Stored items

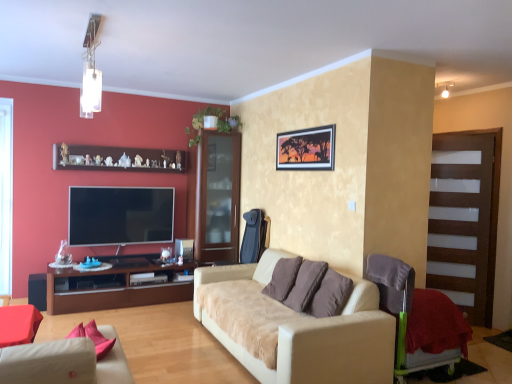
Question: Is brown fabric pillow at center far from brown glass cabinet at center?

Choices:
 (A) no
 (B) yes

Answer: (B)

Question: Considering the relative positions of brown fabric pillow at center and brown glass cabinet at center in the image provided, is brown fabric pillow at center behind brown glass cabinet at center?

Choices:
 (A) yes
 (B) no

Answer: (B)

Question: From the image's perspective, would you say brown fabric pillow at center is shown under brown glass cabinet at center?

Choices:
 (A) yes
 (B) no

Answer: (A)

Question: Is brown fabric pillow at center to the left of brown glass cabinet at center from the viewer's perspective?

Choices:
 (A) no
 (B) yes

Answer: (A)

Question: Does brown fabric pillow at center appear on the right side of brown glass cabinet at center?

Choices:
 (A) yes
 (B) no

Answer: (A)

Question: Does brown fabric pillow at center have a lesser height compared to brown glass cabinet at center?

Choices:
 (A) yes
 (B) no

Answer: (A)

Question: Could you tell me if wooden shelf at upper center is facing brown wood cabinet at left?

Choices:
 (A) yes
 (B) no

Answer: (B)

Question: Does wooden shelf at upper center have a greater height compared to brown wood cabinet at left?

Choices:
 (A) yes
 (B) no

Answer: (B)

Question: Is wooden shelf at upper center positioned before brown wood cabinet at left?

Choices:
 (A) yes
 (B) no

Answer: (B)

Question: Does wooden shelf at upper center lie behind brown wood cabinet at left?

Choices:
 (A) no
 (B) yes

Answer: (B)

Question: From the image's perspective, is wooden shelf at upper center located beneath brown wood cabinet at left?

Choices:
 (A) no
 (B) yes

Answer: (A)

Question: From a real-world perspective, does wooden shelf at upper center sit lower than brown wood cabinet at left?

Choices:
 (A) no
 (B) yes

Answer: (A)

Question: Does flat screen tv at left appear on the left side of red textured blanket at lower right?

Choices:
 (A) yes
 (B) no

Answer: (A)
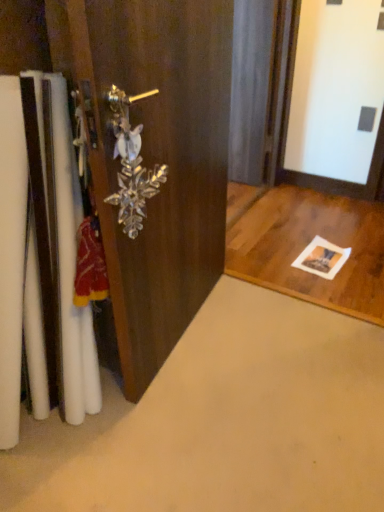
Question: Is clear crystal handle at center aimed at wooden door handle at left?

Choices:
 (A) no
 (B) yes

Answer: (B)

Question: Is clear crystal handle at center far from wooden door handle at left?

Choices:
 (A) yes
 (B) no

Answer: (B)

Question: Does clear crystal handle at center have a greater height compared to wooden door handle at left?

Choices:
 (A) no
 (B) yes

Answer: (A)

Question: Does clear crystal handle at center come in front of wooden door handle at left?

Choices:
 (A) yes
 (B) no

Answer: (B)

Question: Does clear crystal handle at center contain wooden door handle at left?

Choices:
 (A) yes
 (B) no

Answer: (B)

Question: Can you confirm if clear crystal handle at center is positioned to the left of wooden door handle at left?

Choices:
 (A) no
 (B) yes

Answer: (B)

Question: Is wooden door handle at left bigger than clear crystal handle at center?

Choices:
 (A) yes
 (B) no

Answer: (A)

Question: Does wooden door handle at left have a lesser height compared to clear crystal handle at center?

Choices:
 (A) yes
 (B) no

Answer: (B)

Question: Is wooden door handle at left smaller than clear crystal handle at center?

Choices:
 (A) no
 (B) yes

Answer: (A)

Question: Is wooden door handle at left wider than clear crystal handle at center?

Choices:
 (A) yes
 (B) no

Answer: (A)

Question: Can you confirm if wooden door handle at left is taller than clear crystal handle at center?

Choices:
 (A) yes
 (B) no

Answer: (A)

Question: From a real-world perspective, does wooden door handle at left stand above clear crystal handle at center?

Choices:
 (A) yes
 (B) no

Answer: (B)

Question: Considering the relative positions of wooden door handle at left and clear crystal handle at center in the image provided, is wooden door handle at left to the left or to the right of clear crystal handle at center?

Choices:
 (A) right
 (B) left

Answer: (A)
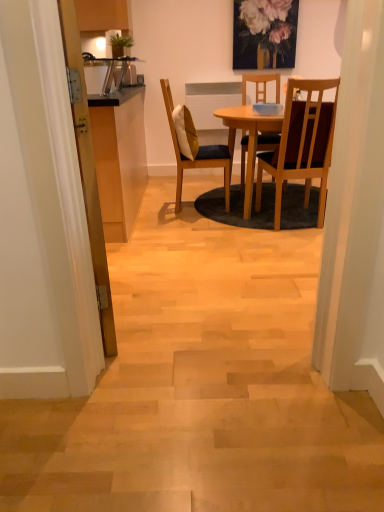
At what (x,y) coordinates should I click in order to perform the action: click on vacant space to the right of wooden door at left. Please return your answer as a coordinate pair (x, y). This screenshot has width=384, height=512. Looking at the image, I should click on (185, 301).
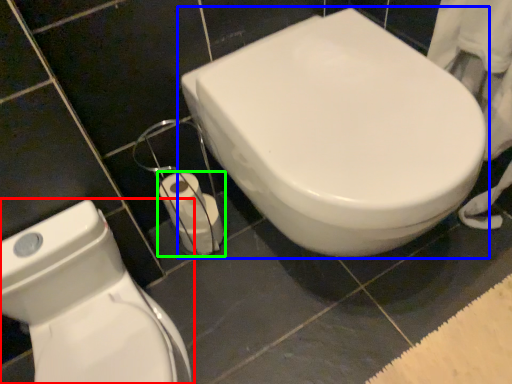
Question: Which is farther away from toilet (highlighted by a red box)? toilet (highlighted by a blue box) or toilet paper (highlighted by a green box)?

Choices:
 (A) toilet
 (B) toilet paper

Answer: (A)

Work order
Rewrite the rows from the very beginning down through the line containing "Question: From the image's perspective, would", replacing "brown fabric pillow" with "beige fabric pillow" and leaving everything else unchanged. Omit the pictures from your output.

Answer to this task
Question: Is beige fabric pillow at center far from brown glass cabinet at center?

Choices:
 (A) no
 (B) yes

Answer: (B)

Question: Considering the relative positions of beige fabric pillow at center and brown glass cabinet at center in the image provided, is beige fabric pillow at center behind brown glass cabinet at center?

Choices:
 (A) yes
 (B) no

Answer: (B)

Question: From the image's perspective, would you say beige fabric pillow at center is shown under brown glass cabinet at center?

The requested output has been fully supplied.